▶ [DATA SUPPLIED]:
··········

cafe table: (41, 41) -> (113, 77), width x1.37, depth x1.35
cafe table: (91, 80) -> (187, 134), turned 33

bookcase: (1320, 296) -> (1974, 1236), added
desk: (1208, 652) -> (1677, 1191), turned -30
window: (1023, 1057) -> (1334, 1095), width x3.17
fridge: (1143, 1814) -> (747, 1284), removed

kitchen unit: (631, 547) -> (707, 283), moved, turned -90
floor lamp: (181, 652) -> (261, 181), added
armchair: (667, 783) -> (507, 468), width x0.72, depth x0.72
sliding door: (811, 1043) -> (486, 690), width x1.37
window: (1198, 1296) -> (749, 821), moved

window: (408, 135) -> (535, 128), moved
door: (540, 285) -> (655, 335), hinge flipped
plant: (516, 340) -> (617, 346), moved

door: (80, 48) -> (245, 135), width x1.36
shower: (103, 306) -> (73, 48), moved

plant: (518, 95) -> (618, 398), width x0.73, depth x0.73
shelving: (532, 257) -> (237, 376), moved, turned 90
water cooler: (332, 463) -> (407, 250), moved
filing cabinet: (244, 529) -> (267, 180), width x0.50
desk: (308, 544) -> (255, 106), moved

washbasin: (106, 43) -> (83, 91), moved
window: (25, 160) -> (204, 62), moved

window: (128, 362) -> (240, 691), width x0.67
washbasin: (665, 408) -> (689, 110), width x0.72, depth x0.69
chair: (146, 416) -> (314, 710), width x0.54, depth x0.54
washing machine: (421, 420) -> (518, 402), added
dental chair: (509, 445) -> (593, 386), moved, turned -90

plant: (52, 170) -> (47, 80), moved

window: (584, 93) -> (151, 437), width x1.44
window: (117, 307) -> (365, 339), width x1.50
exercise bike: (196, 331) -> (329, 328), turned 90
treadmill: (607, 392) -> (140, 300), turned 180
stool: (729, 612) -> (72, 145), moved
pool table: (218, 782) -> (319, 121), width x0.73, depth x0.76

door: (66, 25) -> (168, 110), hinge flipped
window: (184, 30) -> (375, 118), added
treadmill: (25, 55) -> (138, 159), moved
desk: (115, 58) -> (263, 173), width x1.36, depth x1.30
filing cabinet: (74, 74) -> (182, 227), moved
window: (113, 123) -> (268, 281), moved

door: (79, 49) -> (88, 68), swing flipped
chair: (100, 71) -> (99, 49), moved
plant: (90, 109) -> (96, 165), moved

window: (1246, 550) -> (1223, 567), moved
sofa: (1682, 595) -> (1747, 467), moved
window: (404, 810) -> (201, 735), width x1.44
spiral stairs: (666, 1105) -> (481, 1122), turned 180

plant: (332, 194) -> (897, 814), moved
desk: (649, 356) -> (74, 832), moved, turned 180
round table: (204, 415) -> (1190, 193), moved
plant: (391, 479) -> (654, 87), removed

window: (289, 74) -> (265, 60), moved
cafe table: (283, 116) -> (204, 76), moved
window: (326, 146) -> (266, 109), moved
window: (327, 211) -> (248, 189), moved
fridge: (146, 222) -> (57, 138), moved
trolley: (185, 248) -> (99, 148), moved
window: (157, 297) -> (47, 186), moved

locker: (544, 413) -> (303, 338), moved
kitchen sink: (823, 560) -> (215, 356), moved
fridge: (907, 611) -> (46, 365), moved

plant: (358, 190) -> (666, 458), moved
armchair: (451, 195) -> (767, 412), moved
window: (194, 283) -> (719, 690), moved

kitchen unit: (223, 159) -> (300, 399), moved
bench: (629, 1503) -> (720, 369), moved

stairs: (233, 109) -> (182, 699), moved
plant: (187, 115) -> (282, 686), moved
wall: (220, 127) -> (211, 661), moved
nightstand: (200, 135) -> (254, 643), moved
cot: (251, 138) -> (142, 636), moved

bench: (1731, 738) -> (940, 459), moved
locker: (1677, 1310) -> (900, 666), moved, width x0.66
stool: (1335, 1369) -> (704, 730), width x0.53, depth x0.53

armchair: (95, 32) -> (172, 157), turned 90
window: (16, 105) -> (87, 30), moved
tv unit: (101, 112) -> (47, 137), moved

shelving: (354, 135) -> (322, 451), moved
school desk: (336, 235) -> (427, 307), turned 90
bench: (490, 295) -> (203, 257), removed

··········

▶ [YOUR GOAL]: Repeat the records above in full, character for character.

▶ [WRITTEN ANSWER]:
cafe table: (41, 41) -> (113, 77), width x1.37, depth x1.35
cafe table: (91, 80) -> (187, 134), turned 33

bookcase: (1320, 296) -> (1974, 1236), added
desk: (1208, 652) -> (1677, 1191), turned -30
window: (1023, 1057) -> (1334, 1095), width x3.17
fridge: (1143, 1814) -> (747, 1284), removed

kitchen unit: (631, 547) -> (707, 283), moved, turned -90
floor lamp: (181, 652) -> (261, 181), added
armchair: (667, 783) -> (507, 468), width x0.72, depth x0.72
sliding door: (811, 1043) -> (486, 690), width x1.37
window: (1198, 1296) -> (749, 821), moved

window: (408, 135) -> (535, 128), moved
door: (540, 285) -> (655, 335), hinge flipped
plant: (516, 340) -> (617, 346), moved

door: (80, 48) -> (245, 135), width x1.36
shower: (103, 306) -> (73, 48), moved

plant: (518, 95) -> (618, 398), width x0.73, depth x0.73
shelving: (532, 257) -> (237, 376), moved, turned 90
water cooler: (332, 463) -> (407, 250), moved
filing cabinet: (244, 529) -> (267, 180), width x0.50
desk: (308, 544) -> (255, 106), moved

washbasin: (106, 43) -> (83, 91), moved
window: (25, 160) -> (204, 62), moved

window: (128, 362) -> (240, 691), width x0.67
washbasin: (665, 408) -> (689, 110), width x0.72, depth x0.69
chair: (146, 416) -> (314, 710), width x0.54, depth x0.54
washing machine: (421, 420) -> (518, 402), added
dental chair: (509, 445) -> (593, 386), moved, turned -90

plant: (52, 170) -> (47, 80), moved

window: (584, 93) -> (151, 437), width x1.44
window: (117, 307) -> (365, 339), width x1.50
exercise bike: (196, 331) -> (329, 328), turned 90
treadmill: (607, 392) -> (140, 300), turned 180
stool: (729, 612) -> (72, 145), moved
pool table: (218, 782) -> (319, 121), width x0.73, depth x0.76

door: (66, 25) -> (168, 110), hinge flipped
window: (184, 30) -> (375, 118), added
treadmill: (25, 55) -> (138, 159), moved
desk: (115, 58) -> (263, 173), width x1.36, depth x1.30
filing cabinet: (74, 74) -> (182, 227), moved
window: (113, 123) -> (268, 281), moved

door: (79, 49) -> (88, 68), swing flipped
chair: (100, 71) -> (99, 49), moved
plant: (90, 109) -> (96, 165), moved

window: (1246, 550) -> (1223, 567), moved
sofa: (1682, 595) -> (1747, 467), moved
window: (404, 810) -> (201, 735), width x1.44
spiral stairs: (666, 1105) -> (481, 1122), turned 180

plant: (332, 194) -> (897, 814), moved
desk: (649, 356) -> (74, 832), moved, turned 180
round table: (204, 415) -> (1190, 193), moved
plant: (391, 479) -> (654, 87), removed

window: (289, 74) -> (265, 60), moved
cafe table: (283, 116) -> (204, 76), moved
window: (326, 146) -> (266, 109), moved
window: (327, 211) -> (248, 189), moved
fridge: (146, 222) -> (57, 138), moved
trolley: (185, 248) -> (99, 148), moved
window: (157, 297) -> (47, 186), moved

locker: (544, 413) -> (303, 338), moved
kitchen sink: (823, 560) -> (215, 356), moved
fridge: (907, 611) -> (46, 365), moved

plant: (358, 190) -> (666, 458), moved
armchair: (451, 195) -> (767, 412), moved
window: (194, 283) -> (719, 690), moved

kitchen unit: (223, 159) -> (300, 399), moved
bench: (629, 1503) -> (720, 369), moved

stairs: (233, 109) -> (182, 699), moved
plant: (187, 115) -> (282, 686), moved
wall: (220, 127) -> (211, 661), moved
nightstand: (200, 135) -> (254, 643), moved
cot: (251, 138) -> (142, 636), moved

bench: (1731, 738) -> (940, 459), moved
locker: (1677, 1310) -> (900, 666), moved, width x0.66
stool: (1335, 1369) -> (704, 730), width x0.53, depth x0.53

armchair: (95, 32) -> (172, 157), turned 90
window: (16, 105) -> (87, 30), moved
tv unit: (101, 112) -> (47, 137), moved

shelving: (354, 135) -> (322, 451), moved
school desk: (336, 235) -> (427, 307), turned 90
bench: (490, 295) -> (203, 257), removed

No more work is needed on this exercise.